#### Exercise objective
The entries below contain a line with "camera: 75 degrees right, 10 degrees down" and a line with "yellow duck [301,462,385,527] ->". Quote exactly those two lines and all lines between them.

#### Given records
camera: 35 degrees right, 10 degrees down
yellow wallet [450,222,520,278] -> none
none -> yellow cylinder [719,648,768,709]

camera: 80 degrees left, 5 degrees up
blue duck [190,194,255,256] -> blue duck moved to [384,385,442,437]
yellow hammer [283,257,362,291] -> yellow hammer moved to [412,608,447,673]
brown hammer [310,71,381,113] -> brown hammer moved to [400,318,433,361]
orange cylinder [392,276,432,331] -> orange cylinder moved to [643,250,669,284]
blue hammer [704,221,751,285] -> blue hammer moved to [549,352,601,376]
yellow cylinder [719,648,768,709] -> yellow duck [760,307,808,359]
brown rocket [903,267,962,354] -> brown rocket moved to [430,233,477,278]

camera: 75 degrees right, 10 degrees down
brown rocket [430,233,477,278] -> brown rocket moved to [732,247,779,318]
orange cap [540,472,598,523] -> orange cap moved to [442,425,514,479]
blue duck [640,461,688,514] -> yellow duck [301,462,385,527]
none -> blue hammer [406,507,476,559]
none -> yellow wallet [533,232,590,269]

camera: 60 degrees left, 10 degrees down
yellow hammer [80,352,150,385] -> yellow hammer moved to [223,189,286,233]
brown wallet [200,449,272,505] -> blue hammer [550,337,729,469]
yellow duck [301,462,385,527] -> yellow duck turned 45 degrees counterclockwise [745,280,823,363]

...

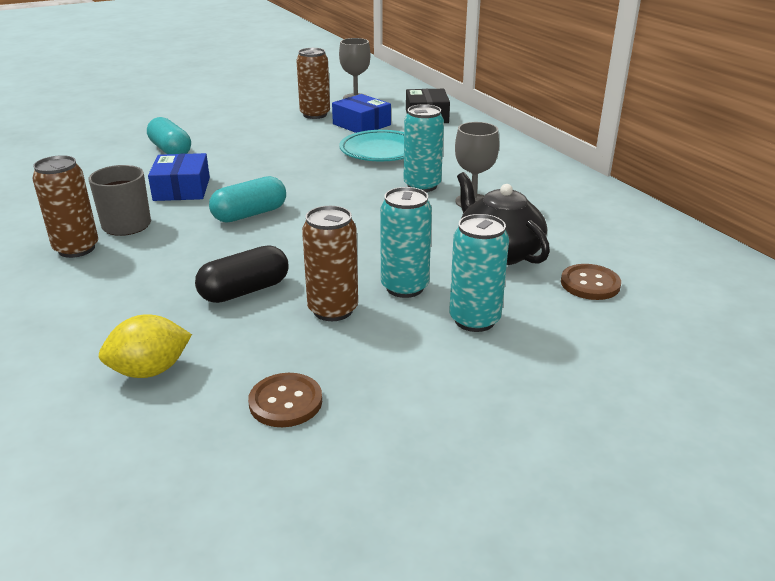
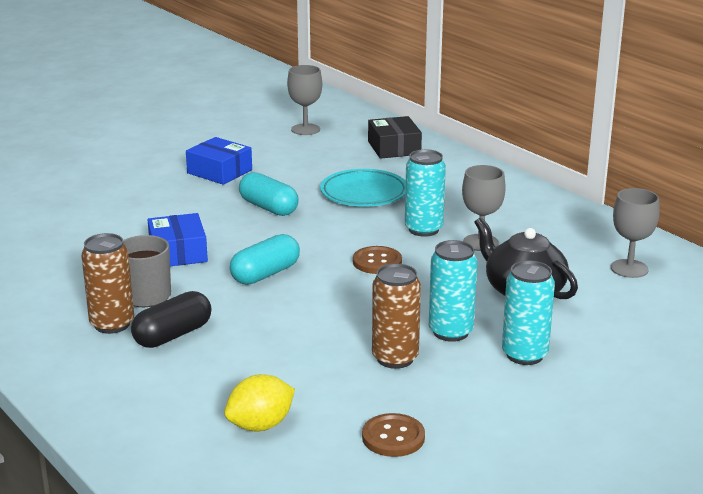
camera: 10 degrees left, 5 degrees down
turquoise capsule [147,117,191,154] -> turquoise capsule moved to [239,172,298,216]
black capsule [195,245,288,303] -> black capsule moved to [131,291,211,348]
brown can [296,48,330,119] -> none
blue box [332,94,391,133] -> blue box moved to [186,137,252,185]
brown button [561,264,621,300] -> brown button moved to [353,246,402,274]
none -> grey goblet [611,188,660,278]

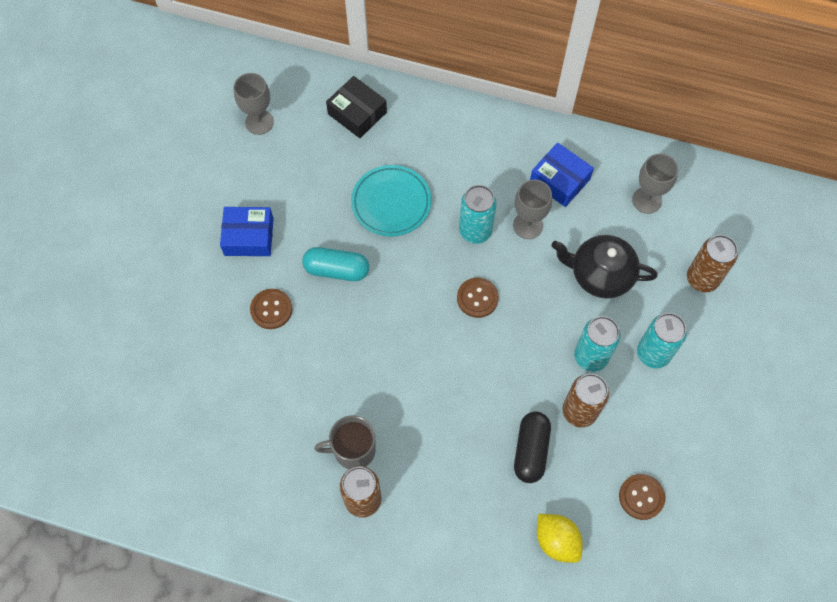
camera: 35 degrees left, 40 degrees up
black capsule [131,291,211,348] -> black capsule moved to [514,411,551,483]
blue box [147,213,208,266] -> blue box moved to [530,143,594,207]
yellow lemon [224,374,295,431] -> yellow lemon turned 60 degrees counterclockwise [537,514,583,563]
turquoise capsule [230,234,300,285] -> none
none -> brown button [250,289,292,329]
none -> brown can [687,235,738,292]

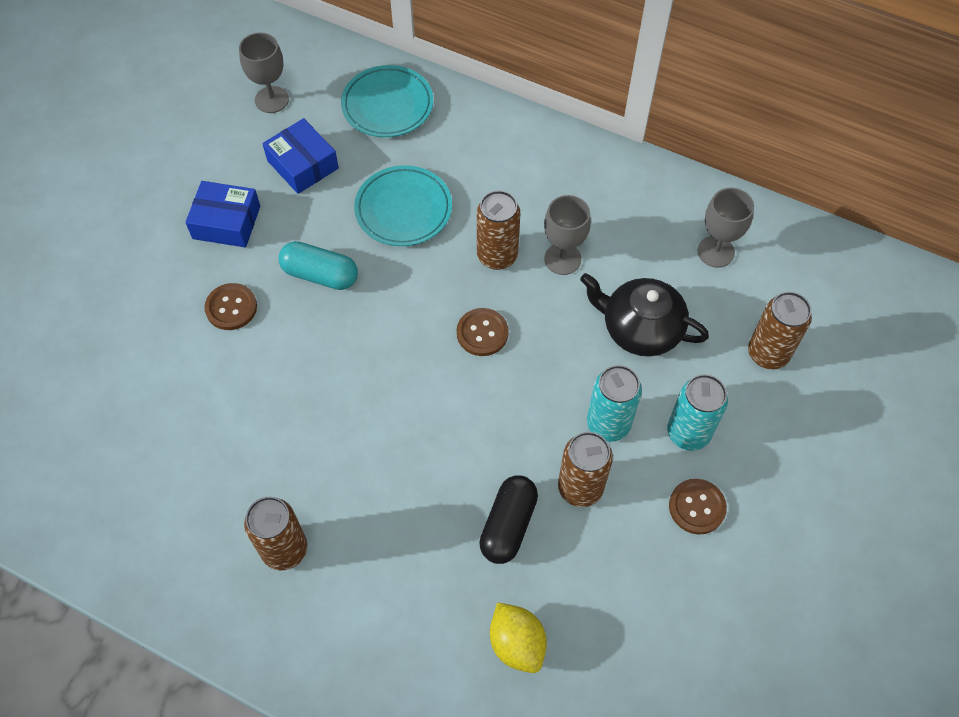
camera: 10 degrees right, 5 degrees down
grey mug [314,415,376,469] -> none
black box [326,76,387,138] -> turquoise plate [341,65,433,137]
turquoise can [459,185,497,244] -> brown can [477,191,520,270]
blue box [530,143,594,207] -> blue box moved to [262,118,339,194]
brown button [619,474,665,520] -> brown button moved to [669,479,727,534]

#### Finished exercise
camera: 75 degrees right, 10 degrees down
brown rocket [430,233,477,278] -> brown rocket moved to [732,247,779,318]
orange cap [540,472,598,523] -> orange cap moved to [442,425,514,479]
blue duck [640,461,688,514] -> yellow duck [301,462,385,527]
none -> blue hammer [406,507,476,559]
none -> yellow wallet [533,232,590,269]

camera: 60 degrees left, 10 degrees down
yellow hammer [80,352,150,385] -> yellow hammer moved to [223,189,286,233]
brown wallet [200,449,272,505] -> blue hammer [550,337,729,469]
yellow duck [301,462,385,527] -> yellow duck turned 45 degrees counterclockwise [745,280,823,363]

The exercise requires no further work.